WHAT TO WORK ON: Keep only the lines of the data below that contain "TICK", and copy them.

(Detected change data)
#####

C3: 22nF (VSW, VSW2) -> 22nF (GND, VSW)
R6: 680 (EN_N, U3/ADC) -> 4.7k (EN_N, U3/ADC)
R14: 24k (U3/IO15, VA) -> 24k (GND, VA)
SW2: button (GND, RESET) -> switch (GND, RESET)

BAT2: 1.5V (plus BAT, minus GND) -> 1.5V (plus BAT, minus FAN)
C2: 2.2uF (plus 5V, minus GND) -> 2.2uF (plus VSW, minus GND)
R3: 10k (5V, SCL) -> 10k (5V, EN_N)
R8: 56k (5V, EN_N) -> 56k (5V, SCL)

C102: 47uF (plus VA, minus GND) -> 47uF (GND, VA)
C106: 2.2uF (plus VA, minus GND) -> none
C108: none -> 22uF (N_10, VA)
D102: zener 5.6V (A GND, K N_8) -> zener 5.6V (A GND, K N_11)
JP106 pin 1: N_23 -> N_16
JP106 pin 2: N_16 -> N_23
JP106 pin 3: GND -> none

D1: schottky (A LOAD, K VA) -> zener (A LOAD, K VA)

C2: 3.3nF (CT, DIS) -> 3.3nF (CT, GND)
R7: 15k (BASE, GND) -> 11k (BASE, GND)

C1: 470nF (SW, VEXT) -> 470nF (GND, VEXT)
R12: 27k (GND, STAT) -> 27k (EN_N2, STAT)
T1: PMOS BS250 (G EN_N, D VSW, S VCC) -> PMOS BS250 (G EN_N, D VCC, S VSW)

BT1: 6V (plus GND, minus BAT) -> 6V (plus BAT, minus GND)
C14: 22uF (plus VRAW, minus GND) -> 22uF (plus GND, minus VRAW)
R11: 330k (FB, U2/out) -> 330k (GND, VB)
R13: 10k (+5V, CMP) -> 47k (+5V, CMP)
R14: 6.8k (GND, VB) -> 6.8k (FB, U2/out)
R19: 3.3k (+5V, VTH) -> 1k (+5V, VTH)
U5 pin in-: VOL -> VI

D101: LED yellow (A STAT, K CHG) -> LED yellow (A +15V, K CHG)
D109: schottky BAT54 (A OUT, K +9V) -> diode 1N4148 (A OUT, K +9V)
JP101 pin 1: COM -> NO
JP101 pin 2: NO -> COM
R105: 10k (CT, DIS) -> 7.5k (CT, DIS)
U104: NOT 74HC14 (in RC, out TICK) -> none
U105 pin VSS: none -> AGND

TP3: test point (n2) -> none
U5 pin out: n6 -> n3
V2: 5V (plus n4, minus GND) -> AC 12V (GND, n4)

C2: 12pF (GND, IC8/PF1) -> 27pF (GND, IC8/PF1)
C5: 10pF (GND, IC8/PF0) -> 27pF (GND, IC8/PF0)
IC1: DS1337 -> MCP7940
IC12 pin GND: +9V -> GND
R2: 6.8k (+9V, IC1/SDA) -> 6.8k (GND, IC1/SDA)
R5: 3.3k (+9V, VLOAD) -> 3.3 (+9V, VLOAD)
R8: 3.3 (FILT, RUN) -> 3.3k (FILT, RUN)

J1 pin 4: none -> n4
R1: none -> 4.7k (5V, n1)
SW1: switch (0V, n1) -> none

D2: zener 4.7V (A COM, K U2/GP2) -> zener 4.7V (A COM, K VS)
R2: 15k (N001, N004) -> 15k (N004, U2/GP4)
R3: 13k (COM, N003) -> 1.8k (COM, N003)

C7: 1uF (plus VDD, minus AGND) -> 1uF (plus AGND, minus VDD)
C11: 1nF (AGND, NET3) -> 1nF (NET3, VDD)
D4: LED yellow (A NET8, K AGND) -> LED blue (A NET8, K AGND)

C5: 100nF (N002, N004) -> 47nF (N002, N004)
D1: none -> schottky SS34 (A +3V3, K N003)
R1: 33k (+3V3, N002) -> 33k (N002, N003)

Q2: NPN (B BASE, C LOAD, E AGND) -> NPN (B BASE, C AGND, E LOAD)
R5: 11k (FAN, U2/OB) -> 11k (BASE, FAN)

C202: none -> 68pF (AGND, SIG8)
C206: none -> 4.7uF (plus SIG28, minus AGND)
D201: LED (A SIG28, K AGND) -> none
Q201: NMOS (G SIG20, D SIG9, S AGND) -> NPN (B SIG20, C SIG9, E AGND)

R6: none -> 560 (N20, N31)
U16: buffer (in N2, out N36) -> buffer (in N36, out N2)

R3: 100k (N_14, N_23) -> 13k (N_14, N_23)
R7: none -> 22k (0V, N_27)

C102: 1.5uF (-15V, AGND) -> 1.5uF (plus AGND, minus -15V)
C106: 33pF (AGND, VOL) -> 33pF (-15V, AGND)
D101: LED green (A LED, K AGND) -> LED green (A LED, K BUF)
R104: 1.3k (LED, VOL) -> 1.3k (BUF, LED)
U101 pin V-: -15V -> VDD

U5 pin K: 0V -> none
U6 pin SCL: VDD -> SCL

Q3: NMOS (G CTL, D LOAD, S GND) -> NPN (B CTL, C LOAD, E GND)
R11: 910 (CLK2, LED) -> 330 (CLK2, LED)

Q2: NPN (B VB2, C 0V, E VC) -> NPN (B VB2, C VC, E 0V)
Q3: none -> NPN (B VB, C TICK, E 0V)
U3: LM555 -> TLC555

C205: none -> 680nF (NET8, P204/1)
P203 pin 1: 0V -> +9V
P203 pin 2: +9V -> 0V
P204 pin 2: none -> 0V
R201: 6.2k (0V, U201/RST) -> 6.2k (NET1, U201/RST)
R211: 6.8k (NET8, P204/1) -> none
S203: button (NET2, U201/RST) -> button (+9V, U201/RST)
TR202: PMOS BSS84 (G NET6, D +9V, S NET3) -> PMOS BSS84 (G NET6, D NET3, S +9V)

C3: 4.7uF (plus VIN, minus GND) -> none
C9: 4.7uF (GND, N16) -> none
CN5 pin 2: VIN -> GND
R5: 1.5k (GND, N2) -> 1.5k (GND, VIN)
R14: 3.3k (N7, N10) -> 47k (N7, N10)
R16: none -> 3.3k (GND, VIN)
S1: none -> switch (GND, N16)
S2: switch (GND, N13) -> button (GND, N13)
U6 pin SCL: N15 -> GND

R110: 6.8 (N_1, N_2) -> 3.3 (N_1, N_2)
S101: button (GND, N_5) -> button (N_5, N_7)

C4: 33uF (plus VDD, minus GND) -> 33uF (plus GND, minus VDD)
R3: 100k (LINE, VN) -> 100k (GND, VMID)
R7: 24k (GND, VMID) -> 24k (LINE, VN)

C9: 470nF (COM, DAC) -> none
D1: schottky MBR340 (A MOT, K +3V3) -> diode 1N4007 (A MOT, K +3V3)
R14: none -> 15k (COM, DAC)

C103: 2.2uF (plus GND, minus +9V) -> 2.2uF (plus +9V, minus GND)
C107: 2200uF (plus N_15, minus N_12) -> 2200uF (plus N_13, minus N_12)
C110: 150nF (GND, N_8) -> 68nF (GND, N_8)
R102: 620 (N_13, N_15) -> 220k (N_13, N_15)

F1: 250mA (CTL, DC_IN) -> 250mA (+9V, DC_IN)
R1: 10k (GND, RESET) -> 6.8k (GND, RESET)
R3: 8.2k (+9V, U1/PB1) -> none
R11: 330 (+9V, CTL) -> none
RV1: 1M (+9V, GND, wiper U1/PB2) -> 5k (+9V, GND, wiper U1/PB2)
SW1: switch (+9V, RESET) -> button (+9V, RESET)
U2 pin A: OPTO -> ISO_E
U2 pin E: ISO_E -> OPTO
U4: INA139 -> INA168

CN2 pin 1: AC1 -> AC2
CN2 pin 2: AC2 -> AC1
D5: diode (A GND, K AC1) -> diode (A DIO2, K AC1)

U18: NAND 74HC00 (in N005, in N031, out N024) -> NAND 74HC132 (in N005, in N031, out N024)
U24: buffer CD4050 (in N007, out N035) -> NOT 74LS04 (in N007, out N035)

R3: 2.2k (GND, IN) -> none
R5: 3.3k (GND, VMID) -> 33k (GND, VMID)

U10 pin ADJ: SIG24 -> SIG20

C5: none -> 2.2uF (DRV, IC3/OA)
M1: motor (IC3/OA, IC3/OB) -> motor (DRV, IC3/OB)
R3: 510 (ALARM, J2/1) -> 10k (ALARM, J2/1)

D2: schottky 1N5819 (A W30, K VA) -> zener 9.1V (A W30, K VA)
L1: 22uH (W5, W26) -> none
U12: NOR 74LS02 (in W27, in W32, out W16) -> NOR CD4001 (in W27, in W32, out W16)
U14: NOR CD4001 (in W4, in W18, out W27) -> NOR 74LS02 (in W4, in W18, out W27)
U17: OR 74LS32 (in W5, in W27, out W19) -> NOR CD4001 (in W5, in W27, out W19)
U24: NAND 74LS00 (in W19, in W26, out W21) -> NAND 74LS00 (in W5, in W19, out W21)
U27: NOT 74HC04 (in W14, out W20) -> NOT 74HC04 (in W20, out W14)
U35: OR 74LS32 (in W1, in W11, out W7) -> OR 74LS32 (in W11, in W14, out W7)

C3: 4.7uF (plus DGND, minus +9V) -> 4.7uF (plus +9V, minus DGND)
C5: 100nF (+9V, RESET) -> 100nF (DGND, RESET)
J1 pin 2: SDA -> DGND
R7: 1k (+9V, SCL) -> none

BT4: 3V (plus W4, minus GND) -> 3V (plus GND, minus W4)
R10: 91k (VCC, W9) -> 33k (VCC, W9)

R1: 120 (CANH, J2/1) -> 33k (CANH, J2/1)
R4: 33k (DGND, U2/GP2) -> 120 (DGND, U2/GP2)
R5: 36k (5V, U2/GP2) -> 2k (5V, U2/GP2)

#####

RESULT:
U104: NOT 74HC14 (in RC, out TICK) -> none
Q3: none -> NPN (B VB, C TICK, E 0V)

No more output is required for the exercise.